◆ **WORK TO COMPLETE**
Going line by line through the entries below, note each one with "orange", then report how many there are and nothing else.

Colored object listings:

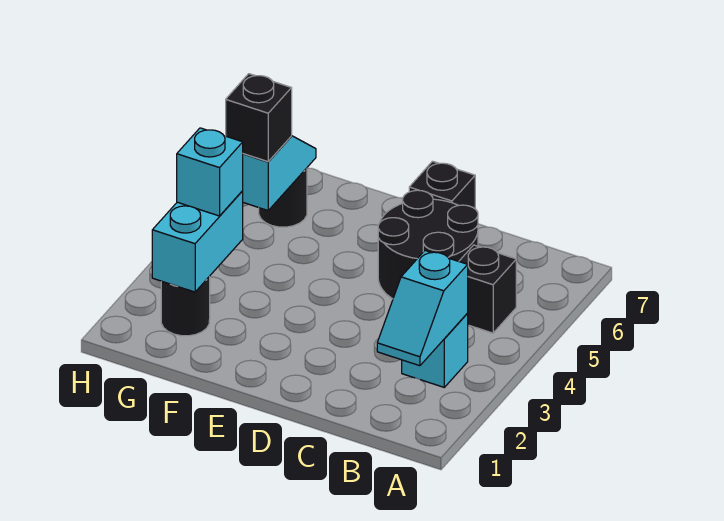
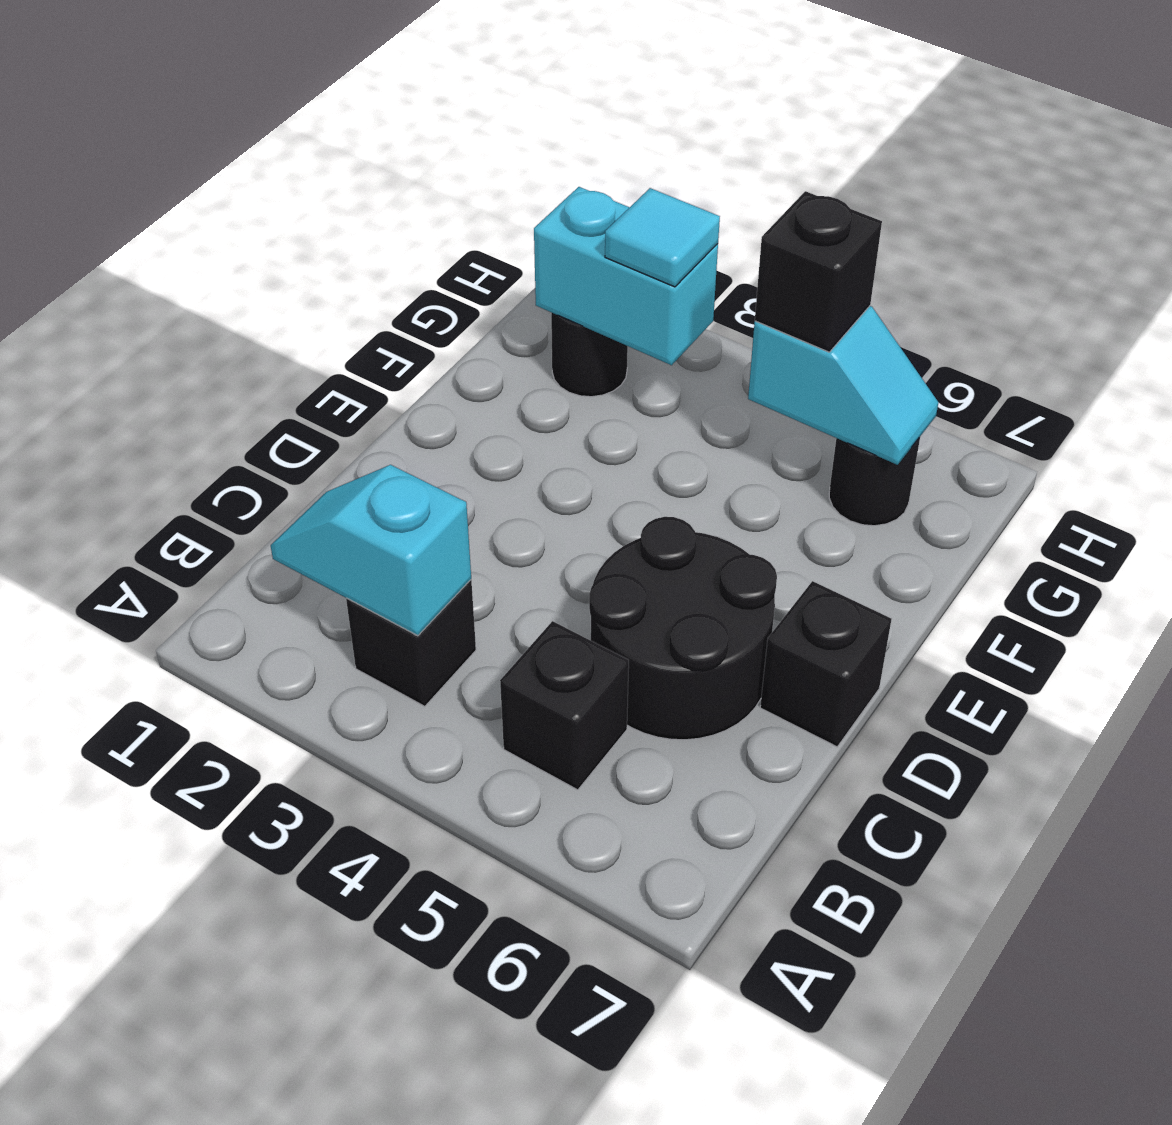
cyan brick B3 level 1 -> black brick B3 level 1
cyan brick G3 level 3 -> cyan tile G3 level 3

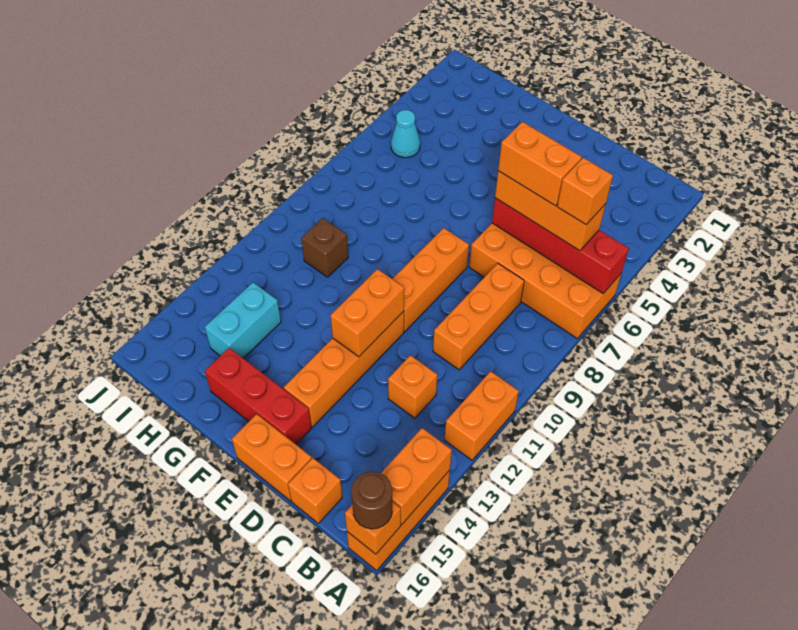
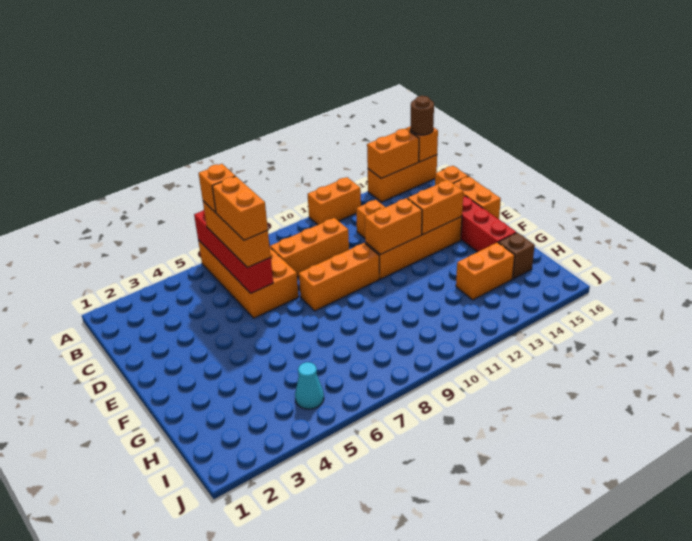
none -> orange brick E13:E14 level 2
brown brick H10 level 1 -> brown brick H15 level 1
cyan brick H13:H14 level 1 -> orange brick H13:H14 level 1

◆ **OUTPUT OF THE EXERCISE**
2